(Collected data entries)

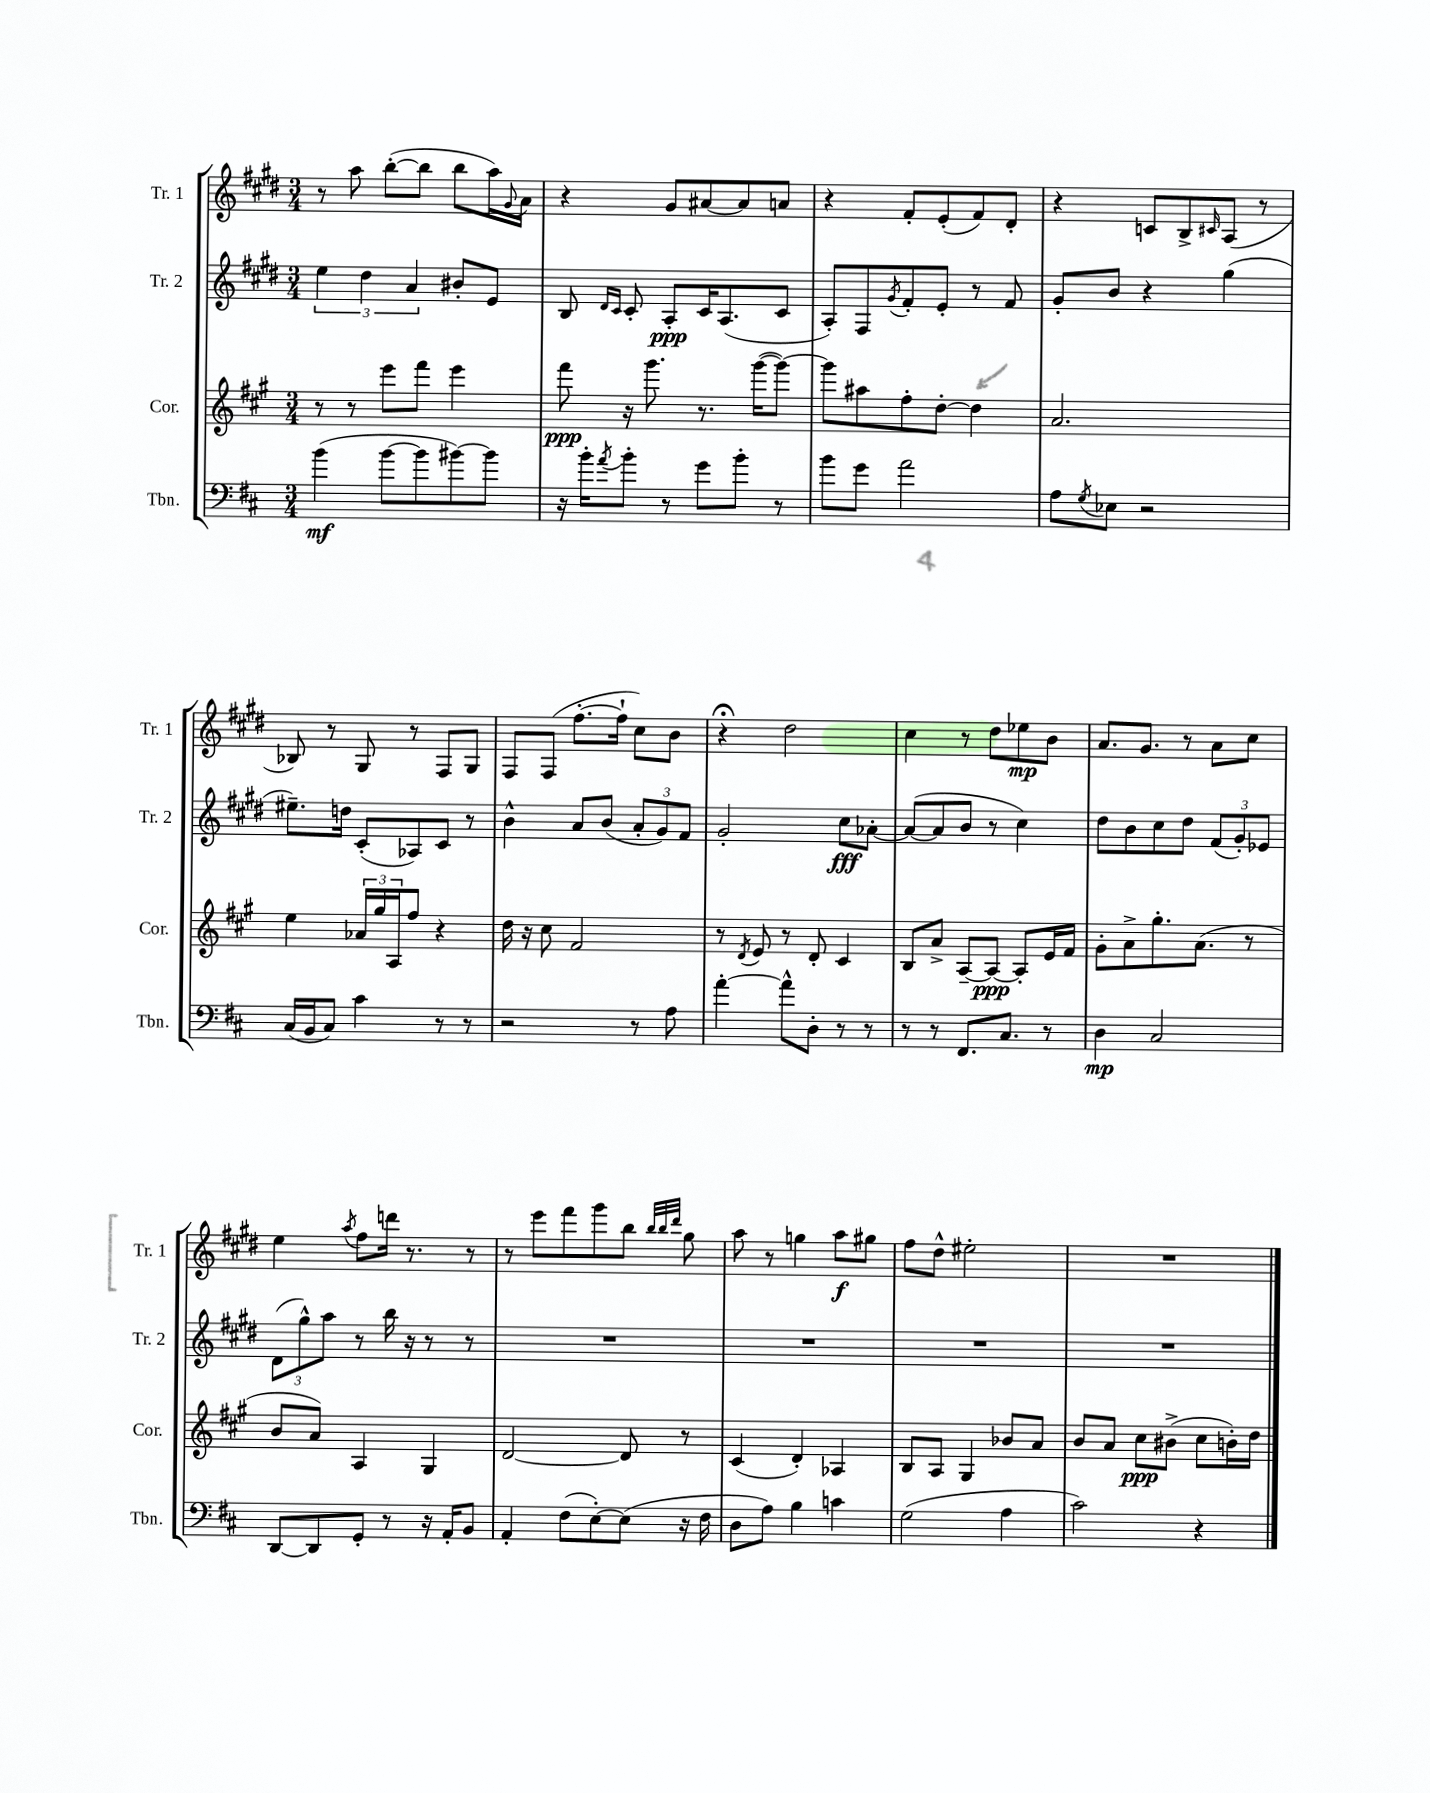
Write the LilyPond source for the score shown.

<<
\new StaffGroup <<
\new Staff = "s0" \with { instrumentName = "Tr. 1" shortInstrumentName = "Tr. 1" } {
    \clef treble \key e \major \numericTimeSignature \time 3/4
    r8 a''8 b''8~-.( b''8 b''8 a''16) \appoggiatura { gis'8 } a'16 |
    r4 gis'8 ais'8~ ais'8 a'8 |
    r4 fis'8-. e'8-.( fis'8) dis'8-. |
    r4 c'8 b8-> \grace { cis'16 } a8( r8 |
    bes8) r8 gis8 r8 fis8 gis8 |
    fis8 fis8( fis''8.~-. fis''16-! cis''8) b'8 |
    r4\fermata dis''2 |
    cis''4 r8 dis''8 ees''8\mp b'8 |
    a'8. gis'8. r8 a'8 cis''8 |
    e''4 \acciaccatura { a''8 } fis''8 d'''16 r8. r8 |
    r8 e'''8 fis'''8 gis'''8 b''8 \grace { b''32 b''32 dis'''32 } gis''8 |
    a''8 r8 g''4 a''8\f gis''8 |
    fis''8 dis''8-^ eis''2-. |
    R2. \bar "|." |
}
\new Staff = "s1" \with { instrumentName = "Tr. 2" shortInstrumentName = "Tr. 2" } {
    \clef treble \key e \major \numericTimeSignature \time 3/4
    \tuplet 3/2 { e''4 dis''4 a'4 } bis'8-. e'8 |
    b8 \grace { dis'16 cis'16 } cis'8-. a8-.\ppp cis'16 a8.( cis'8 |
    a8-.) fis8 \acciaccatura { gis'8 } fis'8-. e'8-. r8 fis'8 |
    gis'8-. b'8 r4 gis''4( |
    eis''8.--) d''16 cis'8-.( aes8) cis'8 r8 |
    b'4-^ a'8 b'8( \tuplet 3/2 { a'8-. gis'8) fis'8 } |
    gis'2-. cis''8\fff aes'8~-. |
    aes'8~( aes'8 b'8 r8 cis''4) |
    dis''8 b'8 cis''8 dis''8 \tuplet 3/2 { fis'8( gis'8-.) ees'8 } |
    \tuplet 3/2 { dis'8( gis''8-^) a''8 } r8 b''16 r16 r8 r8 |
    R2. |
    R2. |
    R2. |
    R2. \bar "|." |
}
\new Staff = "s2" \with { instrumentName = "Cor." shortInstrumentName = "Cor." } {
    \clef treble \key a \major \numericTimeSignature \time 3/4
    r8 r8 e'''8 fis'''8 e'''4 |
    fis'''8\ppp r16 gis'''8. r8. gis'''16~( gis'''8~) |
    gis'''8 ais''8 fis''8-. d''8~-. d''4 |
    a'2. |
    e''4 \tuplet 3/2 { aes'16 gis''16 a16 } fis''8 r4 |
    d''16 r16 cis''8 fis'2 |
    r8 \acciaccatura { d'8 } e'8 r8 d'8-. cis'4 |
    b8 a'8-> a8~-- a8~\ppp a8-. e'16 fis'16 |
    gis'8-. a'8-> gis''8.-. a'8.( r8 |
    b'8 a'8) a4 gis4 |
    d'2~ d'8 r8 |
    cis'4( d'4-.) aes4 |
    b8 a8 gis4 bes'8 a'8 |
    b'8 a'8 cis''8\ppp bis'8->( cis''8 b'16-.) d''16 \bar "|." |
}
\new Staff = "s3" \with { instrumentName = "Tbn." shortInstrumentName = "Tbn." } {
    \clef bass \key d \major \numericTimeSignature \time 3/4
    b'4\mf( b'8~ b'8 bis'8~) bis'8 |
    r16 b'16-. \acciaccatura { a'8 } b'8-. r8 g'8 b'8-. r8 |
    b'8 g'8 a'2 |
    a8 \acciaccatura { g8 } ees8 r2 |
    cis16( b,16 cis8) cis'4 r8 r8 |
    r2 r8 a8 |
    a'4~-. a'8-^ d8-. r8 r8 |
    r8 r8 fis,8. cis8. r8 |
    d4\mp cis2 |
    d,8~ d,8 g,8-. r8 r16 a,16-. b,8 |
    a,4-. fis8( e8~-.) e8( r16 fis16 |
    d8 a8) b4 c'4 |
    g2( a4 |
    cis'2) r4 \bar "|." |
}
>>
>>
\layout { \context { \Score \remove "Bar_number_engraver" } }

==

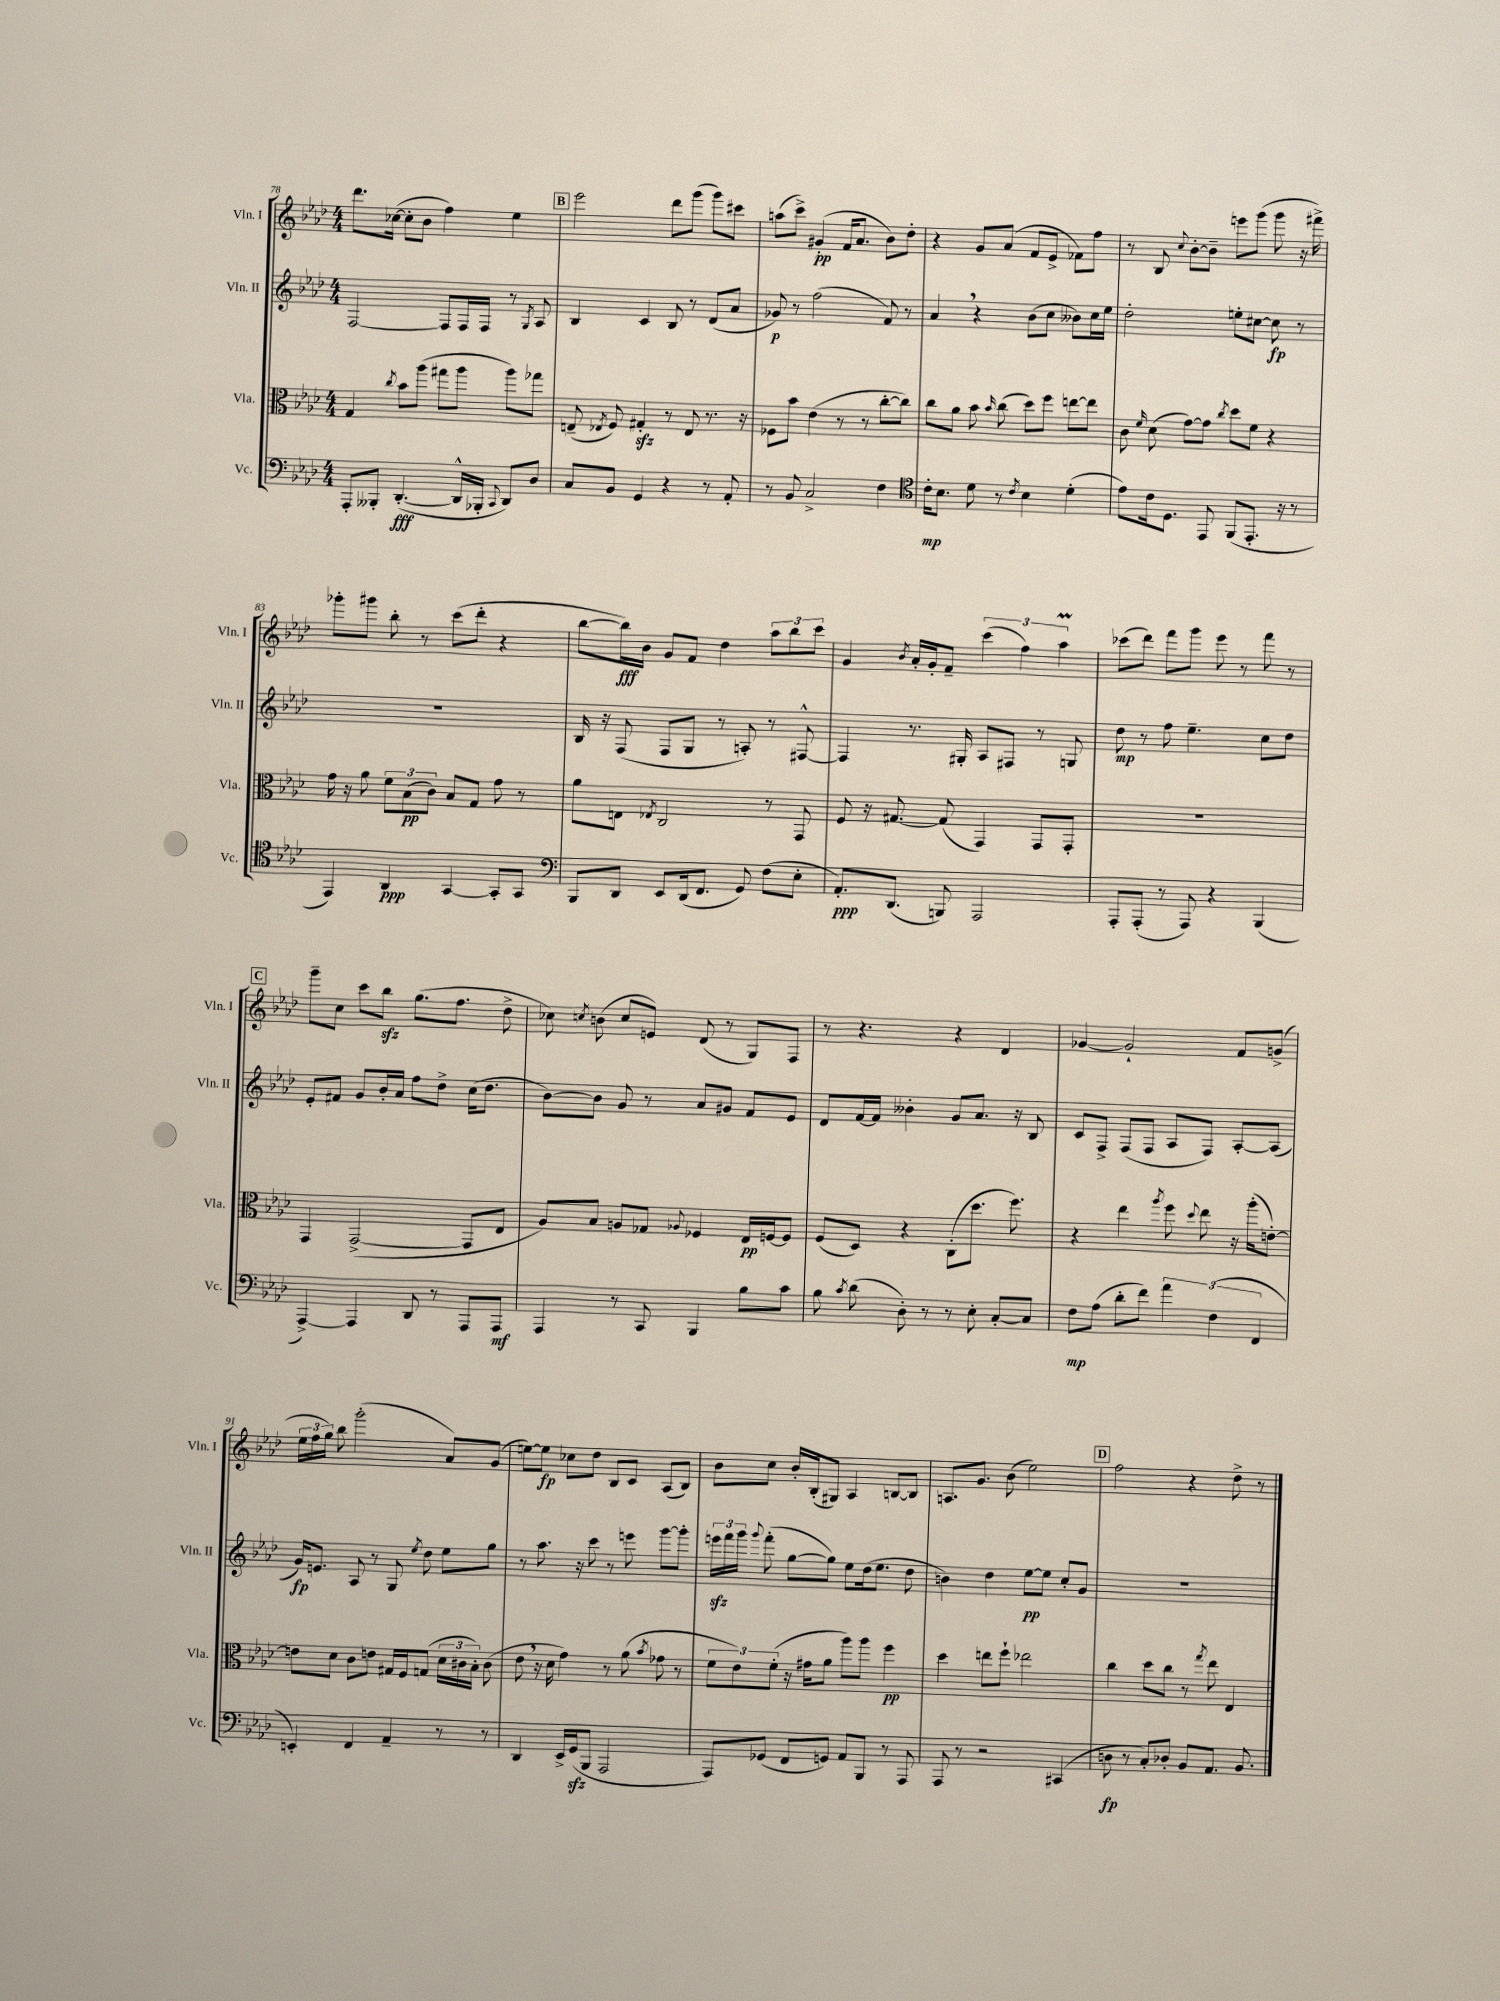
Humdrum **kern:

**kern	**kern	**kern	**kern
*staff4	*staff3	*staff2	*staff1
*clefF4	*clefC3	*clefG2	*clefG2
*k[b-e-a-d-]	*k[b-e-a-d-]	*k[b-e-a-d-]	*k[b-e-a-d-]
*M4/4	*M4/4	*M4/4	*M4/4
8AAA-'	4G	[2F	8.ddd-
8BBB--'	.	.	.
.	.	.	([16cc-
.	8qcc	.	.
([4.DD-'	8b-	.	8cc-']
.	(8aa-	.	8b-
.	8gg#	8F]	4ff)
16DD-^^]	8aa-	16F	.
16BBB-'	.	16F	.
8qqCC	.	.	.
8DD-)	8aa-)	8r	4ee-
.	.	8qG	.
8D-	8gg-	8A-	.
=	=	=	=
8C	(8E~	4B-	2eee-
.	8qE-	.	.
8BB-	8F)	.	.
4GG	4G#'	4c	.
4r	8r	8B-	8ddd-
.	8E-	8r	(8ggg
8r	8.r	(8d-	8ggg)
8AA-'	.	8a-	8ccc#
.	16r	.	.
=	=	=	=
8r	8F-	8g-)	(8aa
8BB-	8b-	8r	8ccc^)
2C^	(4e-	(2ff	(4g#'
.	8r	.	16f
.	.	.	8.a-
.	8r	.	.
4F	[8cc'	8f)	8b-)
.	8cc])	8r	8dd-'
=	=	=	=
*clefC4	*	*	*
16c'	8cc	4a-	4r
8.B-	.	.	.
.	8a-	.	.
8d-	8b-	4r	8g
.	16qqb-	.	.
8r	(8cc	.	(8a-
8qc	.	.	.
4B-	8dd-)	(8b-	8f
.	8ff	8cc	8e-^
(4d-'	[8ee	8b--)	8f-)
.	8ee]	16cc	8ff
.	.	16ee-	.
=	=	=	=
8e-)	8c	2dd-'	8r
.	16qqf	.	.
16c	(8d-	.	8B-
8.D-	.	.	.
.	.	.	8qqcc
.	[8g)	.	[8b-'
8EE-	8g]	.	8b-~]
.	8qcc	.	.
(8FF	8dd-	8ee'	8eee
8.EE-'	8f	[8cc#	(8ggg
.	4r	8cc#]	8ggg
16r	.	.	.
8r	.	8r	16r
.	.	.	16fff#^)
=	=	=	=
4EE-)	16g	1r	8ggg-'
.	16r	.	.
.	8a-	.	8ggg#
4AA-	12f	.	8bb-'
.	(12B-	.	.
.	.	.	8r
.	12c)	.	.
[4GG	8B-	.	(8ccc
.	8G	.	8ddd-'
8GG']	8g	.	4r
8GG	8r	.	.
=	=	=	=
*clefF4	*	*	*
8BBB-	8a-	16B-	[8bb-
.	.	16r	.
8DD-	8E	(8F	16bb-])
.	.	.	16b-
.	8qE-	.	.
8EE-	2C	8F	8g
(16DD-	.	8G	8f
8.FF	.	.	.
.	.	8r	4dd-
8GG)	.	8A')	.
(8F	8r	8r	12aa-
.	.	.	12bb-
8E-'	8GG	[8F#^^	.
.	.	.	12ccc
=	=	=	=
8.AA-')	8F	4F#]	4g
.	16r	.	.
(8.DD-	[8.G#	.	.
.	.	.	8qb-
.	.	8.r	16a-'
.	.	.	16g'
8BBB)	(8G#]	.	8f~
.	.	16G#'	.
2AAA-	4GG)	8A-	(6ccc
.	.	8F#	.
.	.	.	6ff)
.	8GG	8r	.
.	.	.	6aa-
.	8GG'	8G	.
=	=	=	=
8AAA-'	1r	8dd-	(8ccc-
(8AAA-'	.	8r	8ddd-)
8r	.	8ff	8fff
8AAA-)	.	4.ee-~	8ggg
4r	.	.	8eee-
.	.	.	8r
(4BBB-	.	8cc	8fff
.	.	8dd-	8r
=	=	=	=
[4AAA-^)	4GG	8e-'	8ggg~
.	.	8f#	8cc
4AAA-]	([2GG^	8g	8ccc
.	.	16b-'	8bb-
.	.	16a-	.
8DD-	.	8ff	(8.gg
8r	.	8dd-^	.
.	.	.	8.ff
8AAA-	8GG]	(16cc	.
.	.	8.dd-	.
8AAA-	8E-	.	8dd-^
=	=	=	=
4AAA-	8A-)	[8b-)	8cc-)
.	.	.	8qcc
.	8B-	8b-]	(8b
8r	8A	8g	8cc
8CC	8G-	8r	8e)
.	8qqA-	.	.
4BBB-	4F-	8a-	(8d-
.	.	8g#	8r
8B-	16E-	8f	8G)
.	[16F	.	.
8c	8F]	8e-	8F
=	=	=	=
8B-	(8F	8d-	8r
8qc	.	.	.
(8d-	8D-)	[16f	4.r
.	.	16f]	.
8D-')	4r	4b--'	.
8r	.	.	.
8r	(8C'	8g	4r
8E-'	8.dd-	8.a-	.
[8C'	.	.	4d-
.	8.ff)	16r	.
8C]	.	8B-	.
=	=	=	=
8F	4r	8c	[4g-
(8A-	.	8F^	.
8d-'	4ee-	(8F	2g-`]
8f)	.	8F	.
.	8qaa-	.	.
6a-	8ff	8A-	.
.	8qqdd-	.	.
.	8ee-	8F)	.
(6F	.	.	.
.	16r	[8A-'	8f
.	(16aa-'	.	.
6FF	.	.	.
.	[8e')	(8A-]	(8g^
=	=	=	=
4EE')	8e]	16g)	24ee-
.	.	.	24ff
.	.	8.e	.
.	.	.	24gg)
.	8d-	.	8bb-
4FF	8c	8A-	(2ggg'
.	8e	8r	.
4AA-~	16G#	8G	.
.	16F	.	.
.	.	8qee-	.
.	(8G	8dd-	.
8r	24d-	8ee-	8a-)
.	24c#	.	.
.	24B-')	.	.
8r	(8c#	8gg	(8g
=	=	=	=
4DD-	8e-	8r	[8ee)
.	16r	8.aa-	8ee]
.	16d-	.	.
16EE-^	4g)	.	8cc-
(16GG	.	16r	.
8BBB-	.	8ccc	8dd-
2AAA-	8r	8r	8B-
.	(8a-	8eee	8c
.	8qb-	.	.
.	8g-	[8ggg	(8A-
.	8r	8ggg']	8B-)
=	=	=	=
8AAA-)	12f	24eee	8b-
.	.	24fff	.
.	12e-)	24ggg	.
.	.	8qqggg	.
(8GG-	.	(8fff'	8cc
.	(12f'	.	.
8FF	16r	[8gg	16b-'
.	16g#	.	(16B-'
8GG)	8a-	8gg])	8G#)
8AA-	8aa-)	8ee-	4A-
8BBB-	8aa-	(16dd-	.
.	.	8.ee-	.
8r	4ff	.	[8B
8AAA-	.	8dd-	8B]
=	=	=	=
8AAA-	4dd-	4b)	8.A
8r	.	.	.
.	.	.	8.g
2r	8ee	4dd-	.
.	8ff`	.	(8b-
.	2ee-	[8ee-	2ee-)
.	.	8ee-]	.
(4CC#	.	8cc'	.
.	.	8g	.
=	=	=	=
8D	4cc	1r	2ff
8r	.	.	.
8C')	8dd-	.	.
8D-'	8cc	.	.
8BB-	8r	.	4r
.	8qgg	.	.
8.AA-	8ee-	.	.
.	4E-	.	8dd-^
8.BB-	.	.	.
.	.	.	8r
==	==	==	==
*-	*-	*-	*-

Exercise directions
Return every line in the rows above that contains the word "major", matching case exactly.

Response to the task
    \clef treble \key e \major \numericTimeSignature \time 3/4
    \clef treble \key e \major \numericTimeSignature \time 3/4
    \clef treble \key a \major \numericTimeSignature \time 3/4
    \clef bass \key d \major \numericTimeSignature \time 3/4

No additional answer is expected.